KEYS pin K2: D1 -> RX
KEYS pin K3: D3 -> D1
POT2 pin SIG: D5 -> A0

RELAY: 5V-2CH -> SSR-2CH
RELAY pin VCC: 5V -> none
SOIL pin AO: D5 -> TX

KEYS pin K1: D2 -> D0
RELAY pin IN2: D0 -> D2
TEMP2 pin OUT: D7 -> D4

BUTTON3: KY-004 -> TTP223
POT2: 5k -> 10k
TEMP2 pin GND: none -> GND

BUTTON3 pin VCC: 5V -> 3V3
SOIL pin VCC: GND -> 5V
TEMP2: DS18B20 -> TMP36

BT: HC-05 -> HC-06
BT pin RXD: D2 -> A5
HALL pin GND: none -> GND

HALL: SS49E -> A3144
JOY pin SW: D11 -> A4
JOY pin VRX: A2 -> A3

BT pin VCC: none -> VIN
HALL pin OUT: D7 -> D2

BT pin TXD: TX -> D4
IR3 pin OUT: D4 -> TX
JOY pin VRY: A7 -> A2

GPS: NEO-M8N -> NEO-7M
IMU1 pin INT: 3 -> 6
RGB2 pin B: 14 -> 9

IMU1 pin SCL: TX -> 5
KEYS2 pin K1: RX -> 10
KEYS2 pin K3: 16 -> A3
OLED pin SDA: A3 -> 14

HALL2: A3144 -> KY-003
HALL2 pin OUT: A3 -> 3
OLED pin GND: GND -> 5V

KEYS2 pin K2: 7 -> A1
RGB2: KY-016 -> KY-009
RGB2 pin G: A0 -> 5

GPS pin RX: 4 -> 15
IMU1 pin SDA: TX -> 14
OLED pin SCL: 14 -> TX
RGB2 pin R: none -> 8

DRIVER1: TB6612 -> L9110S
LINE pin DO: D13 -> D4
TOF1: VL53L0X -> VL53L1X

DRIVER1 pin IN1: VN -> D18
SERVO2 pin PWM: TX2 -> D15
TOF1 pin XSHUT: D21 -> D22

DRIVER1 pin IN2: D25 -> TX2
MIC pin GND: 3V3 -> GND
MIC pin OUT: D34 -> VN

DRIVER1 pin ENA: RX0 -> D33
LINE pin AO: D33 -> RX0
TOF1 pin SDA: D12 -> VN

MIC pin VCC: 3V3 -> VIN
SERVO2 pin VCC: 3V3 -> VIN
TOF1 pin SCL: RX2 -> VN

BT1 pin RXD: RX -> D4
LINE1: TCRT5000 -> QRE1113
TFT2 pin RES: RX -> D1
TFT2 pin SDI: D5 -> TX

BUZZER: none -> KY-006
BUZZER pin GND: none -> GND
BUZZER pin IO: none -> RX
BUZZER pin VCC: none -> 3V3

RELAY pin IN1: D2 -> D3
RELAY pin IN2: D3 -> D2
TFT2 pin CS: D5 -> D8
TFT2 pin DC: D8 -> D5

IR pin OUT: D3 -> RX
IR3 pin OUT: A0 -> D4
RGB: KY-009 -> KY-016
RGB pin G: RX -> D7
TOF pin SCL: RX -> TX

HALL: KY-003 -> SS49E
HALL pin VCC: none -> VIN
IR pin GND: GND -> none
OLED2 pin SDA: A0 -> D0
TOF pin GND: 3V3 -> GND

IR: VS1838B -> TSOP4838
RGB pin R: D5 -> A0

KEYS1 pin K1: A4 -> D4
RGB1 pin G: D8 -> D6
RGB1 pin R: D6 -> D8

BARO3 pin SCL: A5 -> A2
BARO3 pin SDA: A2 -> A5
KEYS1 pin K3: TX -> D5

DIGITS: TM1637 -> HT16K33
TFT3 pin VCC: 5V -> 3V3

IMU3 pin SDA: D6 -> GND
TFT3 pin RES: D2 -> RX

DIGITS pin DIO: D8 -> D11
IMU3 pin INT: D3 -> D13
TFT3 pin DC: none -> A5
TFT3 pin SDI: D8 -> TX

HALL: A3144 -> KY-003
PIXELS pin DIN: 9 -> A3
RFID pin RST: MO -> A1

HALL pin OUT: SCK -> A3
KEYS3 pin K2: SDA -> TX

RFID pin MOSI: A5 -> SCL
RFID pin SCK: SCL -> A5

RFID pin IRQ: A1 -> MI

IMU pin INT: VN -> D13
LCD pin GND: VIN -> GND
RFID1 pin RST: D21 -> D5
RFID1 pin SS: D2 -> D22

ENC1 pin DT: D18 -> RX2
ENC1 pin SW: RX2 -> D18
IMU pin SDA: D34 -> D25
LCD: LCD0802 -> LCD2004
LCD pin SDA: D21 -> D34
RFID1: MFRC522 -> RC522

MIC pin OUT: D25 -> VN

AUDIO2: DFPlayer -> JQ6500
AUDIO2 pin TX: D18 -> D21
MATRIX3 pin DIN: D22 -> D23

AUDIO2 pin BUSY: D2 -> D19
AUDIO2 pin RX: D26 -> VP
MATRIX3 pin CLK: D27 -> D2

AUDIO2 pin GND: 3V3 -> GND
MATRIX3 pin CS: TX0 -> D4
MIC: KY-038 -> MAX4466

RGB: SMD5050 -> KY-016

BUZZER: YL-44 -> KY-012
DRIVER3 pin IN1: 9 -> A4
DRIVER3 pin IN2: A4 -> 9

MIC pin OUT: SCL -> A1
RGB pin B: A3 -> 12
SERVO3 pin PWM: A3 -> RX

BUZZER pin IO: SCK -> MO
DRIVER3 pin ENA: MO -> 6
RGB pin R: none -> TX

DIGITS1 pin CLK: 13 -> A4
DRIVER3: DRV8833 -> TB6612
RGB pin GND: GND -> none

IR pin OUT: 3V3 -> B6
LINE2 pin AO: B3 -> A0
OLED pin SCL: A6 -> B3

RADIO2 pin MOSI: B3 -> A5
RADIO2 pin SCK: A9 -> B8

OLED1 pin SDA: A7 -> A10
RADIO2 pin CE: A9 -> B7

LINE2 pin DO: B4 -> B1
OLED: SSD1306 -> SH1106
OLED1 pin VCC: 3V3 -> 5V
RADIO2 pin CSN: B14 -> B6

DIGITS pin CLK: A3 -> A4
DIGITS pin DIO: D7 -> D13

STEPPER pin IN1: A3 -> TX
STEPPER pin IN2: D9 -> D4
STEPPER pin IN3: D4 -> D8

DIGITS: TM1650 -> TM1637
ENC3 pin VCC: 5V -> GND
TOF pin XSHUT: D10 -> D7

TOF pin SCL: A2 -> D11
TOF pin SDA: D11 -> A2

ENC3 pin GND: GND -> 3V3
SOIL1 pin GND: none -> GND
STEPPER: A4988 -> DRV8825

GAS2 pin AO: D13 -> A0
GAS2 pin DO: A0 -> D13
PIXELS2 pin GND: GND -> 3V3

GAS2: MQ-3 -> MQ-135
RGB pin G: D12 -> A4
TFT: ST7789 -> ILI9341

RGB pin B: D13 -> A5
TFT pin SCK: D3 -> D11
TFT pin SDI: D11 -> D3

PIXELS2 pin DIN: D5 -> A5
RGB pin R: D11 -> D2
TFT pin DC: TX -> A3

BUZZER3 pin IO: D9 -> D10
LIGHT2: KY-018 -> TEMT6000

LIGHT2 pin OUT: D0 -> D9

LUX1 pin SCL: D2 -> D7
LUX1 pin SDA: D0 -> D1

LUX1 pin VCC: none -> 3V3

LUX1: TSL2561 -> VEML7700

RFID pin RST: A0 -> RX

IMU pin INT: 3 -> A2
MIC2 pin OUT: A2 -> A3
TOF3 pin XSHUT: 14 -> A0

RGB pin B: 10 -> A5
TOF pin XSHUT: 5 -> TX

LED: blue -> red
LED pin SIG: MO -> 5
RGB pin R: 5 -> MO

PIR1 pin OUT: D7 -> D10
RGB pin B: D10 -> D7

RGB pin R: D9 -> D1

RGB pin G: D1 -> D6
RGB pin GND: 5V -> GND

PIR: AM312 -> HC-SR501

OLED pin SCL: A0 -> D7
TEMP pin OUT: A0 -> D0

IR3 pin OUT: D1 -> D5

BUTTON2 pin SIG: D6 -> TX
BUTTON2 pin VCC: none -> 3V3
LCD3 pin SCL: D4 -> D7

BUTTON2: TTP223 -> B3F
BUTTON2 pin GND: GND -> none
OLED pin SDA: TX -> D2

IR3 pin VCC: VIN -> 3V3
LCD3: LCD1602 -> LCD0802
----
• **WHAT IS BEING ASKED**: Starting at the first line of the data above, please restate word for word every line up to and including the one that holds "BARO3 pin SCL: A5 -> A2", and add nothing else.

• **ANSWER FOR THE TASK**:
KEYS pin K2: D1 -> RX
KEYS pin K3: D3 -> D1
POT2 pin SIG: D5 -> A0

RELAY: 5V-2CH -> SSR-2CH
RELAY pin VCC: 5V -> none
SOIL pin AO: D5 -> TX

KEYS pin K1: D2 -> D0
RELAY pin IN2: D0 -> D2
TEMP2 pin OUT: D7 -> D4

BUTTON3: KY-004 -> TTP223
POT2: 5k -> 10k
TEMP2 pin GND: none -> GND

BUTTON3 pin VCC: 5V -> 3V3
SOIL pin VCC: GND -> 5V
TEMP2: DS18B20 -> TMP36

BT: HC-05 -> HC-06
BT pin RXD: D2 -> A5
HALL pin GND: none -> GND

HALL: SS49E -> A3144
JOY pin SW: D11 -> A4
JOY pin VRX: A2 -> A3

BT pin VCC: none -> VIN
HALL pin OUT: D7 -> D2

BT pin TXD: TX -> D4
IR3 pin OUT: D4 -> TX
JOY pin VRY: A7 -> A2

GPS: NEO-M8N -> NEO-7M
IMU1 pin INT: 3 -> 6
RGB2 pin B: 14 -> 9

IMU1 pin SCL: TX -> 5
KEYS2 pin K1: RX -> 10
KEYS2 pin K3: 16 -> A3
OLED pin SDA: A3 -> 14

HALL2: A3144 -> KY-003
HALL2 pin OUT: A3 -> 3
OLED pin GND: GND -> 5V

KEYS2 pin K2: 7 -> A1
RGB2: KY-016 -> KY-009
RGB2 pin G: A0 -> 5

GPS pin RX: 4 -> 15
IMU1 pin SDA: TX -> 14
OLED pin SCL: 14 -> TX
RGB2 pin R: none -> 8

DRIVER1: TB6612 -> L9110S
LINE pin DO: D13 -> D4
TOF1: VL53L0X -> VL53L1X

DRIVER1 pin IN1: VN -> D18
SERVO2 pin PWM: TX2 -> D15
TOF1 pin XSHUT: D21 -> D22

DRIVER1 pin IN2: D25 -> TX2
MIC pin GND: 3V3 -> GND
MIC pin OUT: D34 -> VN

DRIVER1 pin ENA: RX0 -> D33
LINE pin AO: D33 -> RX0
TOF1 pin SDA: D12 -> VN

MIC pin VCC: 3V3 -> VIN
SERVO2 pin VCC: 3V3 -> VIN
TOF1 pin SCL: RX2 -> VN

BT1 pin RXD: RX -> D4
LINE1: TCRT5000 -> QRE1113
TFT2 pin RES: RX -> D1
TFT2 pin SDI: D5 -> TX

BUZZER: none -> KY-006
BUZZER pin GND: none -> GND
BUZZER pin IO: none -> RX
BUZZER pin VCC: none -> 3V3

RELAY pin IN1: D2 -> D3
RELAY pin IN2: D3 -> D2
TFT2 pin CS: D5 -> D8
TFT2 pin DC: D8 -> D5

IR pin OUT: D3 -> RX
IR3 pin OUT: A0 -> D4
RGB: KY-009 -> KY-016
RGB pin G: RX -> D7
TOF pin SCL: RX -> TX

HALL: KY-003 -> SS49E
HALL pin VCC: none -> VIN
IR pin GND: GND -> none
OLED2 pin SDA: A0 -> D0
TOF pin GND: 3V3 -> GND

IR: VS1838B -> TSOP4838
RGB pin R: D5 -> A0

KEYS1 pin K1: A4 -> D4
RGB1 pin G: D8 -> D6
RGB1 pin R: D6 -> D8

BARO3 pin SCL: A5 -> A2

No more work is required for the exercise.